(Extracted data entries)
*** Block opens ***

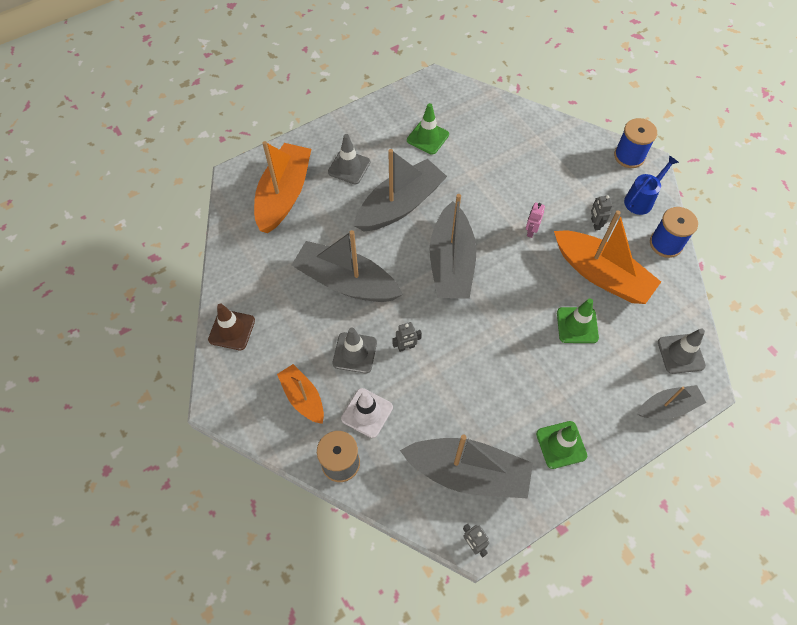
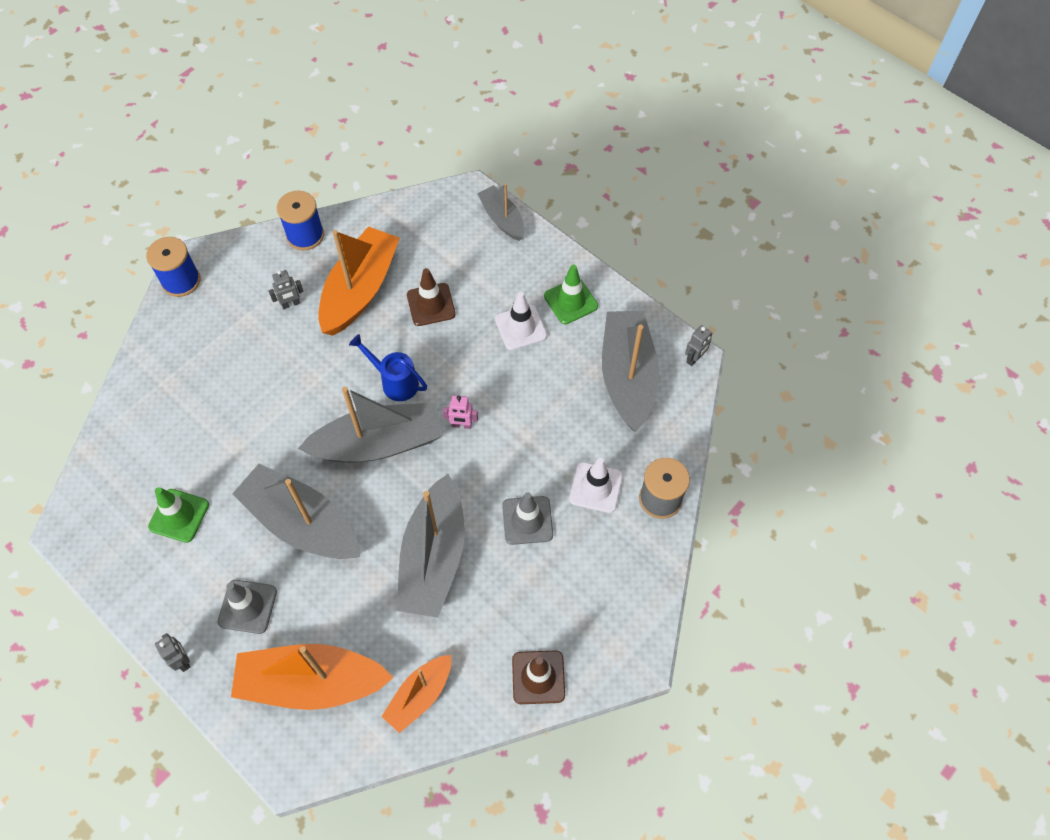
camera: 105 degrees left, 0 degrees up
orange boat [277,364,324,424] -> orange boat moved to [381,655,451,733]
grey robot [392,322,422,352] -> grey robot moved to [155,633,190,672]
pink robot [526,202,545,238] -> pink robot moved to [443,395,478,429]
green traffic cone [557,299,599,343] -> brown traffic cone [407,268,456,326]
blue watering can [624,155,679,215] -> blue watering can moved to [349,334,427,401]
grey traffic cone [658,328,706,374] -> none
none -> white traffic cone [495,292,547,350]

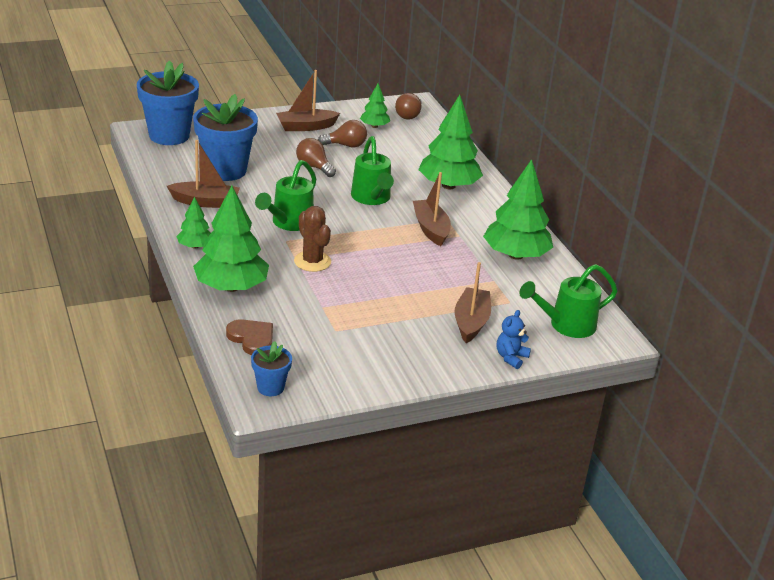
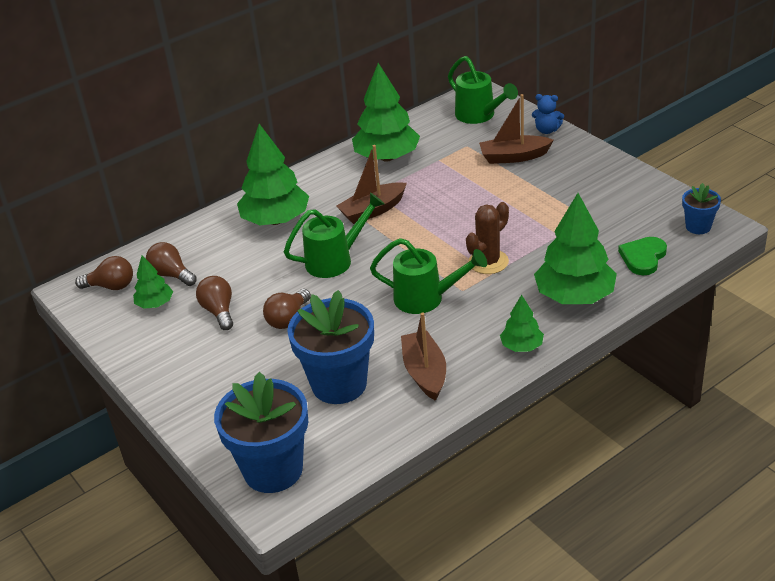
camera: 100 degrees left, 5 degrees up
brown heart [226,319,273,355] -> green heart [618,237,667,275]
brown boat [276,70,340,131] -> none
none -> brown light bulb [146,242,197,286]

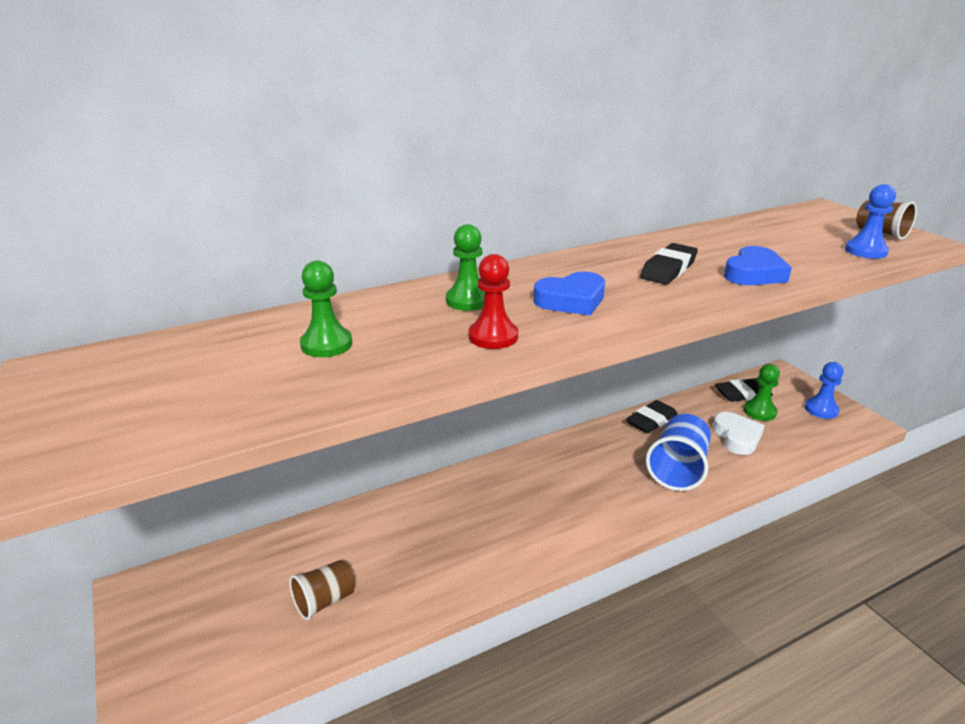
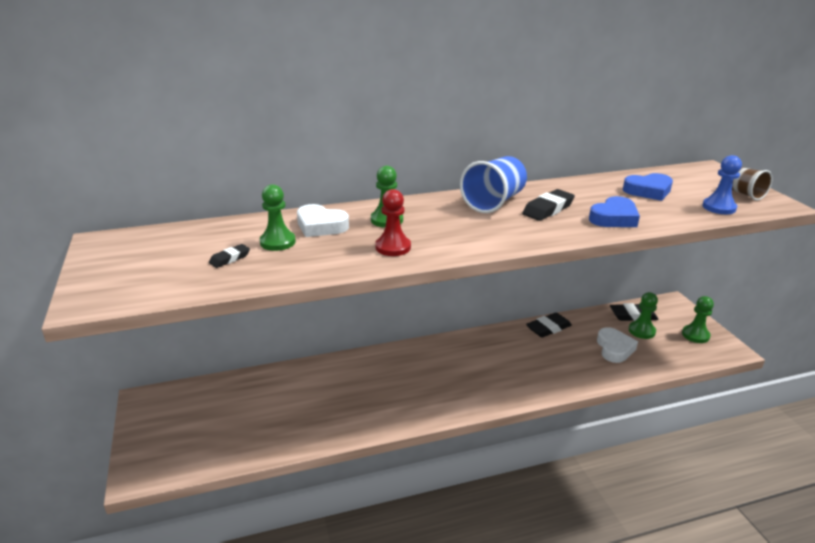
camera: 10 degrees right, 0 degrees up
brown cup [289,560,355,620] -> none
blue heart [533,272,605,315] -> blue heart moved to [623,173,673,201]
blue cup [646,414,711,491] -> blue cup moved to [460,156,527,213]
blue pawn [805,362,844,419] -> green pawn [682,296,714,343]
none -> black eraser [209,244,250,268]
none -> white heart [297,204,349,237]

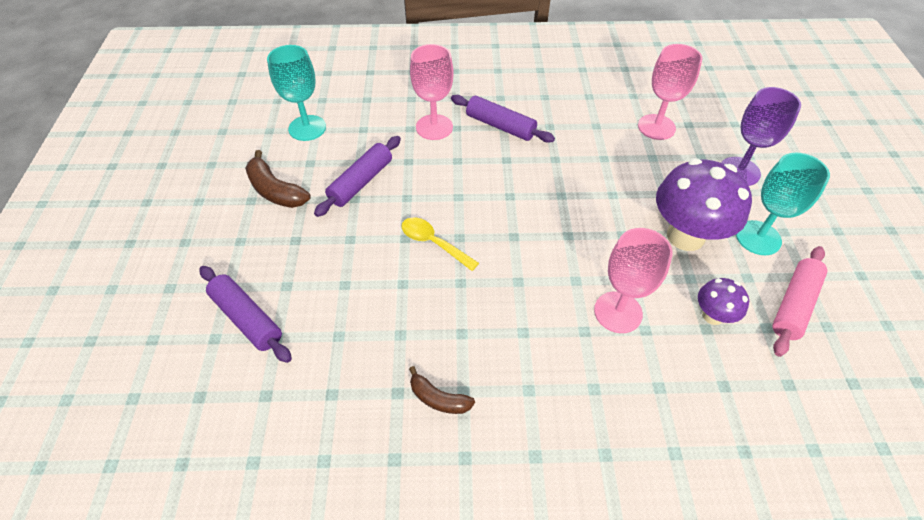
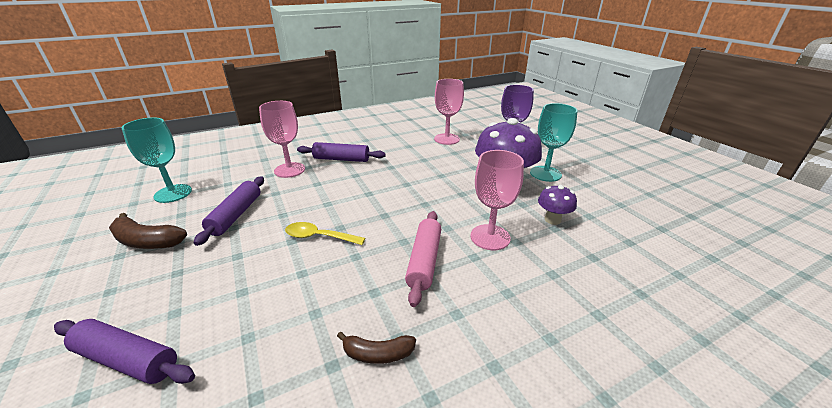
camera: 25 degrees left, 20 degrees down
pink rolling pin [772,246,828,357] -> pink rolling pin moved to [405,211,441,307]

*** Block closes ***

## Instructions for the task
Once the pictures are dropped, repeat the data above exactly.

## Task solution
camera: 105 degrees left, 0 degrees up
orange boat [277,364,324,424] -> orange boat moved to [381,655,451,733]
grey robot [392,322,422,352] -> grey robot moved to [155,633,190,672]
pink robot [526,202,545,238] -> pink robot moved to [443,395,478,429]
green traffic cone [557,299,599,343] -> brown traffic cone [407,268,456,326]
blue watering can [624,155,679,215] -> blue watering can moved to [349,334,427,401]
grey traffic cone [658,328,706,374] -> none
none -> white traffic cone [495,292,547,350]

camera: 100 degrees left, 5 degrees up
brown heart [226,319,273,355] -> green heart [618,237,667,275]
brown boat [276,70,340,131] -> none
none -> brown light bulb [146,242,197,286]

camera: 10 degrees right, 0 degrees up
brown cup [289,560,355,620] -> none
blue heart [533,272,605,315] -> blue heart moved to [623,173,673,201]
blue cup [646,414,711,491] -> blue cup moved to [460,156,527,213]
blue pawn [805,362,844,419] -> green pawn [682,296,714,343]
none -> black eraser [209,244,250,268]
none -> white heart [297,204,349,237]

camera: 25 degrees left, 20 degrees down
pink rolling pin [772,246,828,357] -> pink rolling pin moved to [405,211,441,307]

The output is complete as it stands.